*** Data supplied ***

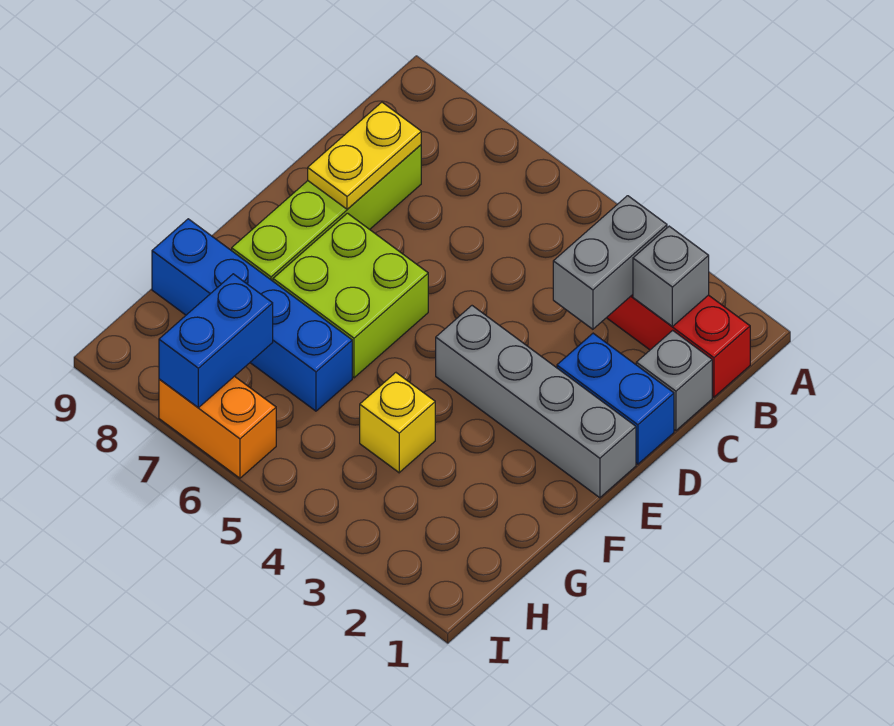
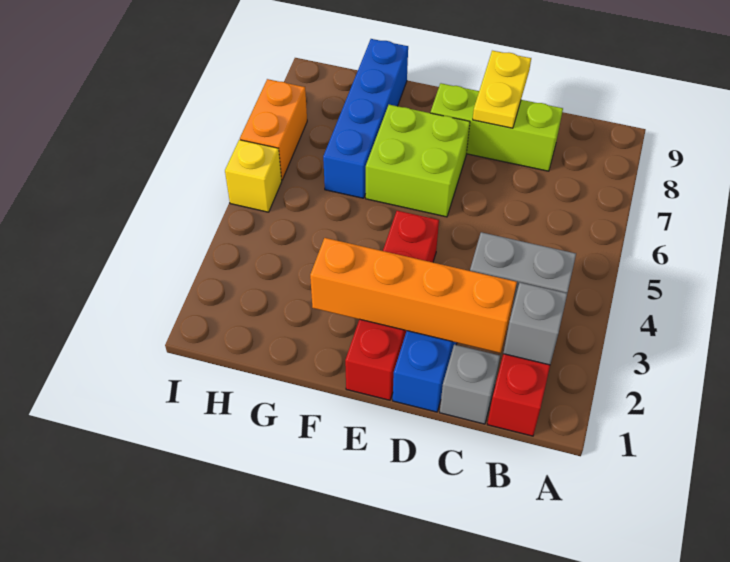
none -> orange brick C2:F2 level 2
lime brick C8:F8 level 1 -> lime brick C8:E8 level 1
yellow plate C8:D8 level 2 -> yellow plate D8:D9 level 2
grey brick E1:E4 level 1 -> red brick E1:E4 level 1
yellow brick G4 level 1 -> yellow brick I5 level 1
blue brick H7:I7 level 2 -> none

*** End of Data supplied ***

**To do**
Leave the pictures out and print the whole listing precisely.

**Solution**
none -> orange brick C2:F2 level 2
lime brick C8:F8 level 1 -> lime brick C8:E8 level 1
yellow plate C8:D8 level 2 -> yellow plate D8:D9 level 2
grey brick E1:E4 level 1 -> red brick E1:E4 level 1
yellow brick G4 level 1 -> yellow brick I5 level 1
blue brick H7:I7 level 2 -> none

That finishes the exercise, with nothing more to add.